**INFORMATION PROVIDED:**
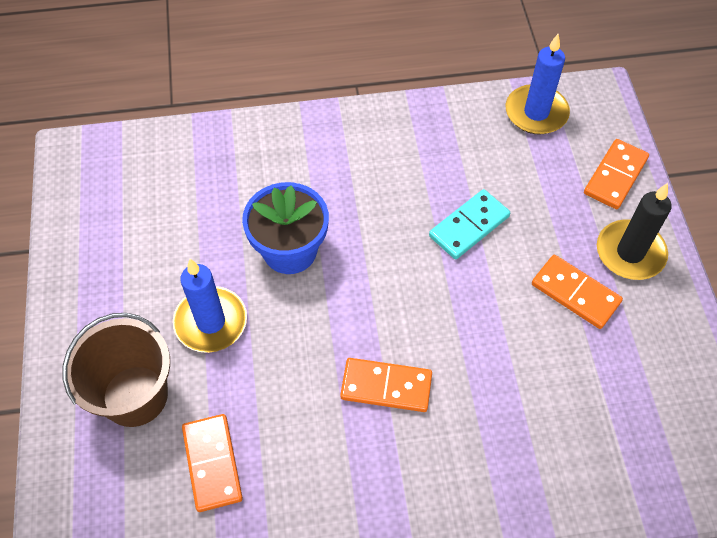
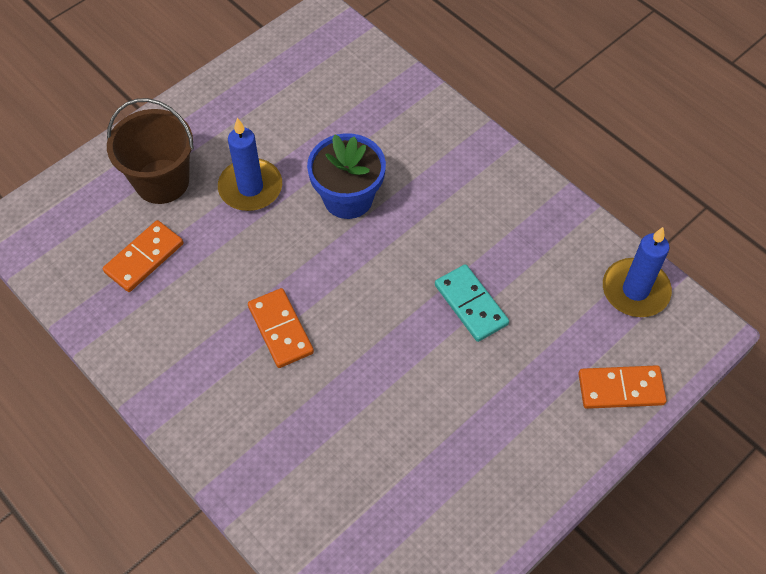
camera: 55 degrees right, 0 degrees up
(469, 226) = (471, 304): turquoise domino -> turquoise domino turned 45 degrees clockwise
(575, 293) = (469, 419): orange domino -> none
(630, 252) = (547, 441): black candle -> none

**TASK ITEM:** Each line from the one containing "(469, 226) = (471, 304): turquoise" down to the last line of the material above is to be transcribed exactly, with nothing else included.

**THE ANSWER:**
(469, 226) = (471, 304): turquoise domino -> turquoise domino turned 45 degrees clockwise
(575, 293) = (469, 419): orange domino -> none
(630, 252) = (547, 441): black candle -> none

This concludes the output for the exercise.